• AIM OF THE EXERCISE:
The data beneath this task is to be duplicated exactly, in its entirety.

• Dataset records:
════════════════════

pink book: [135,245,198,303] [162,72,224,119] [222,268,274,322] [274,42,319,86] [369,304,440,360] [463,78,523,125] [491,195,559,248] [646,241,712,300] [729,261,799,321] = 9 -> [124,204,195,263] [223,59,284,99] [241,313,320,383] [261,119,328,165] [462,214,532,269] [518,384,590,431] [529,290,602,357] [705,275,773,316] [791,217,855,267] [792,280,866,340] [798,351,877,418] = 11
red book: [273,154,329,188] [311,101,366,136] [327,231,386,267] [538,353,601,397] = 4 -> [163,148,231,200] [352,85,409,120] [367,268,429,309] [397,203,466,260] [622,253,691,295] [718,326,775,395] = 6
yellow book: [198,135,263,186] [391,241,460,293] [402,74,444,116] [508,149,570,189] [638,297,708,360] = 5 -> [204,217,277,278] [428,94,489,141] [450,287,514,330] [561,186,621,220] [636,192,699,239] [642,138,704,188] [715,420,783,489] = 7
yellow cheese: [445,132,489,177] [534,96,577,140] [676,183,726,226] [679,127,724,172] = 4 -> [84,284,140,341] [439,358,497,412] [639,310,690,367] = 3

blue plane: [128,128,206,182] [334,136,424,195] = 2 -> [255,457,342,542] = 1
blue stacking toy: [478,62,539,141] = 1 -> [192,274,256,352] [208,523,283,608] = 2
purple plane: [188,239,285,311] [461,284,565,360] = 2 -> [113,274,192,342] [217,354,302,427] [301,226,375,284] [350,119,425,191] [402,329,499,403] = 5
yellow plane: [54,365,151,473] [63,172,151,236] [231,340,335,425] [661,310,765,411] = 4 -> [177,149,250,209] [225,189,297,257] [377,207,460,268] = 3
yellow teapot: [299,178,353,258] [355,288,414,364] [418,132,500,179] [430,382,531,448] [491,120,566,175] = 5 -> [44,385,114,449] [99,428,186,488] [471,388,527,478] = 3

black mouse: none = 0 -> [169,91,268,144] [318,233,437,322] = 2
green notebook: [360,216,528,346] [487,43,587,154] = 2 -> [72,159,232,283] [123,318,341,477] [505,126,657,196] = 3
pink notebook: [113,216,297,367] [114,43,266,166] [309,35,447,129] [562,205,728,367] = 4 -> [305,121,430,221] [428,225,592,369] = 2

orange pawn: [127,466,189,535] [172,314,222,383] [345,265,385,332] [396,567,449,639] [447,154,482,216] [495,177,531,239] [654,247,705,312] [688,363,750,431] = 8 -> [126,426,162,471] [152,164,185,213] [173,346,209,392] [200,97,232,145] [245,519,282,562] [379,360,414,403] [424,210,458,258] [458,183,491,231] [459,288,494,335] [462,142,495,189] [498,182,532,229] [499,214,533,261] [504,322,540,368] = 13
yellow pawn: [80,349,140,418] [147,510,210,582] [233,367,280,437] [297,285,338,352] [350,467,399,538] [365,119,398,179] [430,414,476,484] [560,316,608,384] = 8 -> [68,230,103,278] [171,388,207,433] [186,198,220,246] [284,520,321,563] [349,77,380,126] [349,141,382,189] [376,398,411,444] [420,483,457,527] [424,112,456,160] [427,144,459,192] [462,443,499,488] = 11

════════════════════

• FINISHED TASK:
pink book: [135,245,198,303] [162,72,224,119] [222,268,274,322] [274,42,319,86] [369,304,440,360] [463,78,523,125] [491,195,559,248] [646,241,712,300] [729,261,799,321] = 9 -> [124,204,195,263] [223,59,284,99] [241,313,320,383] [261,119,328,165] [462,214,532,269] [518,384,590,431] [529,290,602,357] [705,275,773,316] [791,217,855,267] [792,280,866,340] [798,351,877,418] = 11
red book: [273,154,329,188] [311,101,366,136] [327,231,386,267] [538,353,601,397] = 4 -> [163,148,231,200] [352,85,409,120] [367,268,429,309] [397,203,466,260] [622,253,691,295] [718,326,775,395] = 6
yellow book: [198,135,263,186] [391,241,460,293] [402,74,444,116] [508,149,570,189] [638,297,708,360] = 5 -> [204,217,277,278] [428,94,489,141] [450,287,514,330] [561,186,621,220] [636,192,699,239] [642,138,704,188] [715,420,783,489] = 7
yellow cheese: [445,132,489,177] [534,96,577,140] [676,183,726,226] [679,127,724,172] = 4 -> [84,284,140,341] [439,358,497,412] [639,310,690,367] = 3

blue plane: [128,128,206,182] [334,136,424,195] = 2 -> [255,457,342,542] = 1
blue stacking toy: [478,62,539,141] = 1 -> [192,274,256,352] [208,523,283,608] = 2
purple plane: [188,239,285,311] [461,284,565,360] = 2 -> [113,274,192,342] [217,354,302,427] [301,226,375,284] [350,119,425,191] [402,329,499,403] = 5
yellow plane: [54,365,151,473] [63,172,151,236] [231,340,335,425] [661,310,765,411] = 4 -> [177,149,250,209] [225,189,297,257] [377,207,460,268] = 3
yellow teapot: [299,178,353,258] [355,288,414,364] [418,132,500,179] [430,382,531,448] [491,120,566,175] = 5 -> [44,385,114,449] [99,428,186,488] [471,388,527,478] = 3

black mouse: none = 0 -> [169,91,268,144] [318,233,437,322] = 2
green notebook: [360,216,528,346] [487,43,587,154] = 2 -> [72,159,232,283] [123,318,341,477] [505,126,657,196] = 3
pink notebook: [113,216,297,367] [114,43,266,166] [309,35,447,129] [562,205,728,367] = 4 -> [305,121,430,221] [428,225,592,369] = 2

orange pawn: [127,466,189,535] [172,314,222,383] [345,265,385,332] [396,567,449,639] [447,154,482,216] [495,177,531,239] [654,247,705,312] [688,363,750,431] = 8 -> [126,426,162,471] [152,164,185,213] [173,346,209,392] [200,97,232,145] [245,519,282,562] [379,360,414,403] [424,210,458,258] [458,183,491,231] [459,288,494,335] [462,142,495,189] [498,182,532,229] [499,214,533,261] [504,322,540,368] = 13
yellow pawn: [80,349,140,418] [147,510,210,582] [233,367,280,437] [297,285,338,352] [350,467,399,538] [365,119,398,179] [430,414,476,484] [560,316,608,384] = 8 -> [68,230,103,278] [171,388,207,433] [186,198,220,246] [284,520,321,563] [349,77,380,126] [349,141,382,189] [376,398,411,444] [420,483,457,527] [424,112,456,160] [427,144,459,192] [462,443,499,488] = 11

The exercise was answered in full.